● Aim of the exercise: Repeat the listing exactly. The images do not belong in the copy.

(Source data)

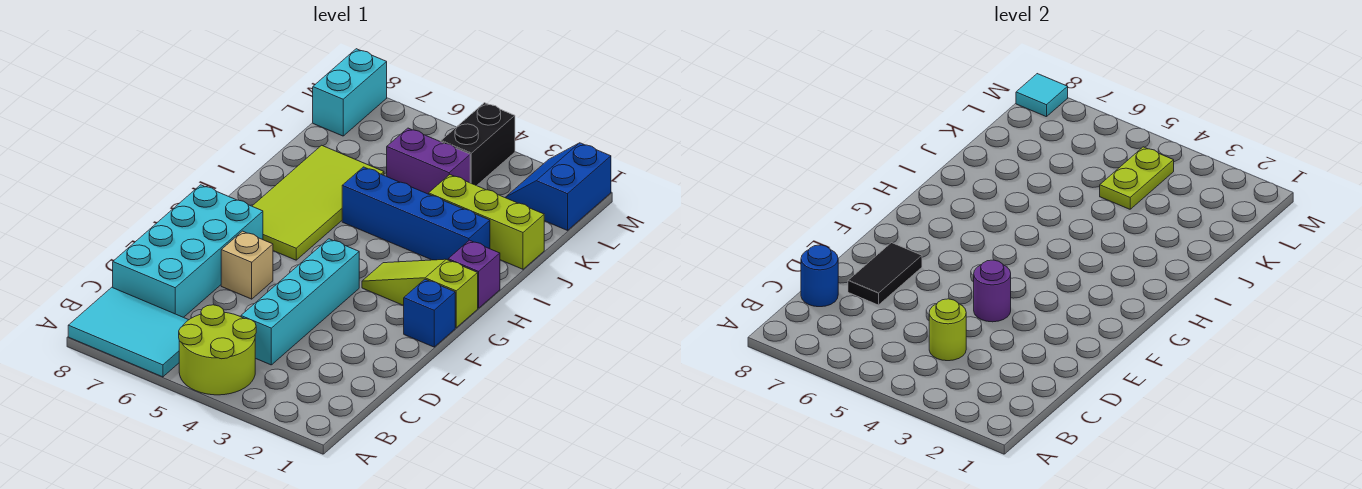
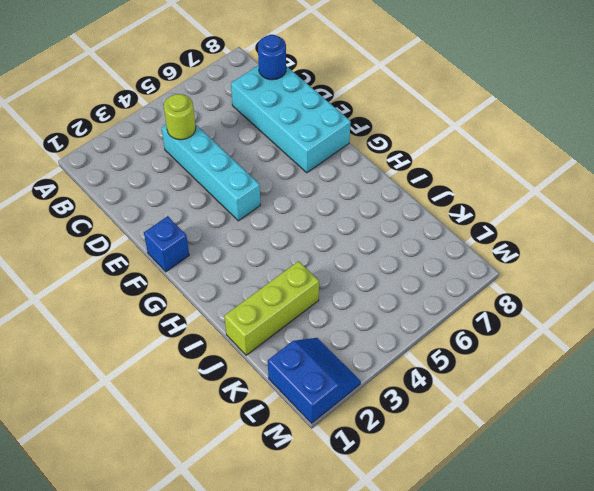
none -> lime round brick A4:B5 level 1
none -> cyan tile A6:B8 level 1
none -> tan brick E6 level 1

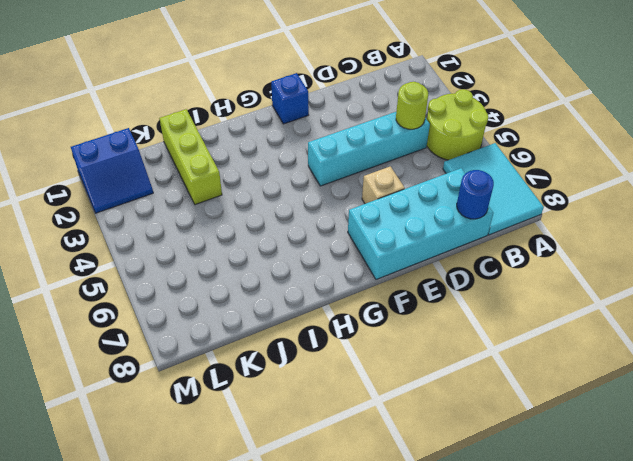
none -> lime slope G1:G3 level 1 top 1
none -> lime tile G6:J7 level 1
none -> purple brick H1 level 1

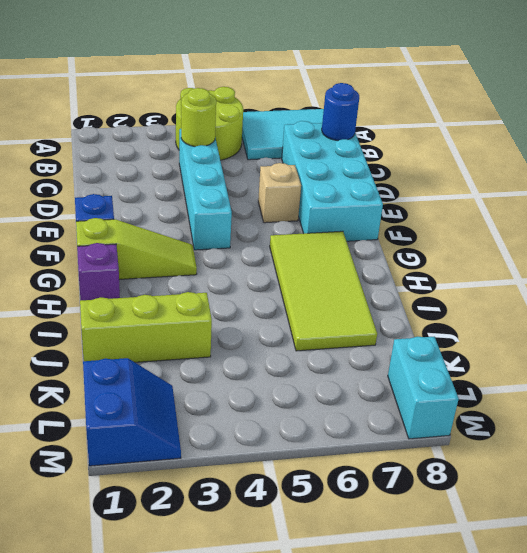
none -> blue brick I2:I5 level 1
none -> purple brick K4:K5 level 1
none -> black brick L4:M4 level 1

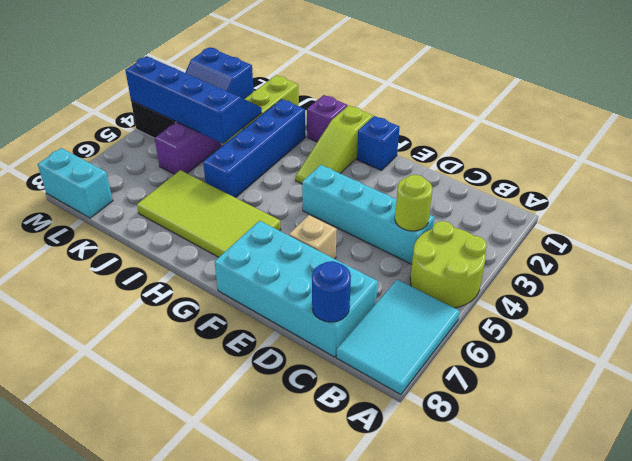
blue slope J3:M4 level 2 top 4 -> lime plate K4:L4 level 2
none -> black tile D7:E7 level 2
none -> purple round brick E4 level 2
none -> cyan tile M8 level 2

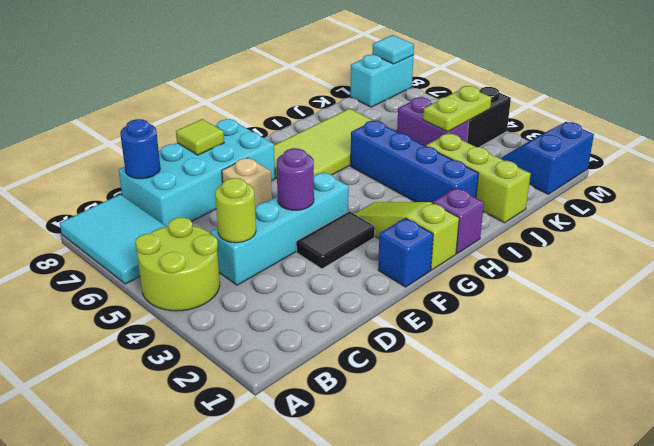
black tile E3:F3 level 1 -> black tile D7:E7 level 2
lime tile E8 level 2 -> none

(End Source data)

● Task solution:
none -> lime round brick A4:B5 level 1
none -> cyan tile A6:B8 level 1
none -> tan brick E6 level 1

none -> lime slope G1:G3 level 1 top 1
none -> lime tile G6:J7 level 1
none -> purple brick H1 level 1

none -> blue brick I2:I5 level 1
none -> purple brick K4:K5 level 1
none -> black brick L4:M4 level 1

blue slope J3:M4 level 2 top 4 -> lime plate K4:L4 level 2
none -> black tile D7:E7 level 2
none -> purple round brick E4 level 2
none -> cyan tile M8 level 2

black tile E3:F3 level 1 -> black tile D7:E7 level 2
lime tile E8 level 2 -> none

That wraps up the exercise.